Count every line in the entries that holds the word "moved". The reply is that count alone.

DATASET EXTRACT:
===============

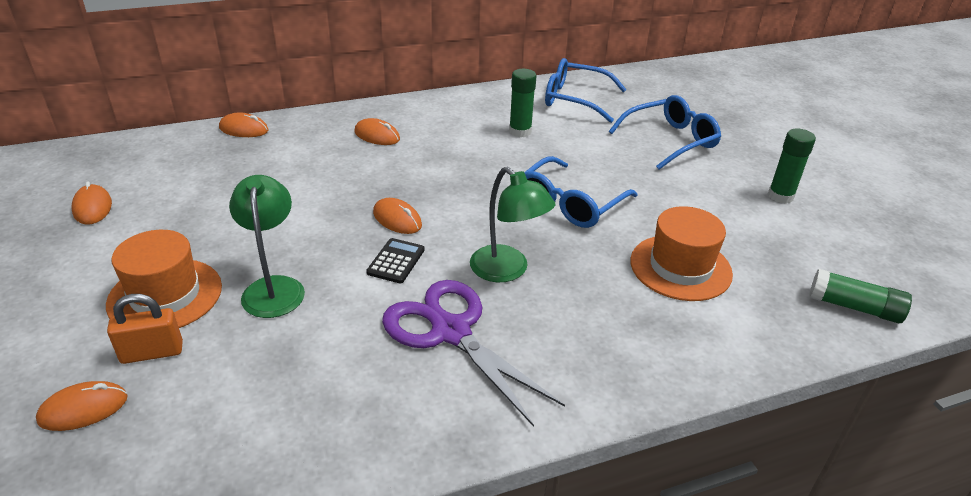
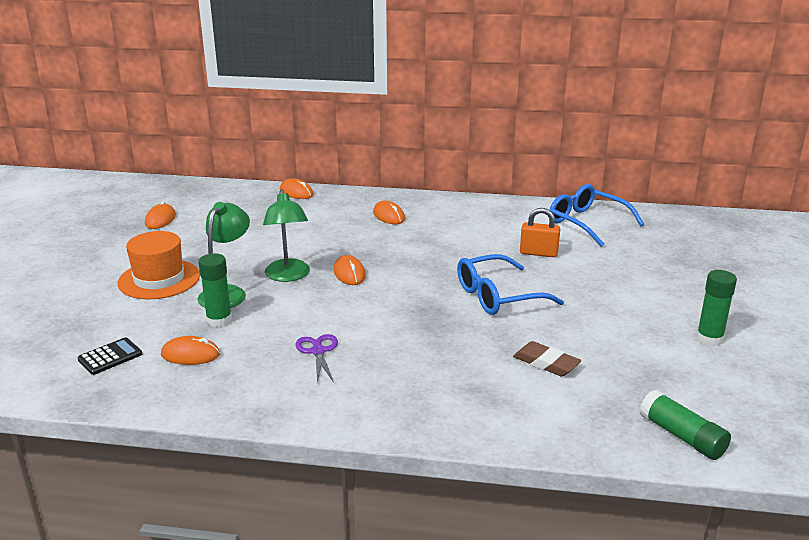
camera: 30 degrees right, 10 degrees down
orange mouse [36,381,128,431] -> orange mouse moved to [161,336,220,365]
orange padlock [107,294,183,364] -> orange padlock moved to [520,208,560,257]
black calculator [366,238,425,283] -> black calculator moved to [77,338,142,375]
purple scissors [382,280,565,427] -> purple scissors [296,334,338,383], size x0.50
green lamp [470,167,555,282] -> green lamp moved to [263,189,310,282]
green glue stick [509,69,536,137] -> green glue stick moved to [198,253,232,327]
blue glasses [609,95,721,170] -> none
orange hat [630,206,733,301] -> brown eraser [513,341,581,376]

===============

REPLY: 5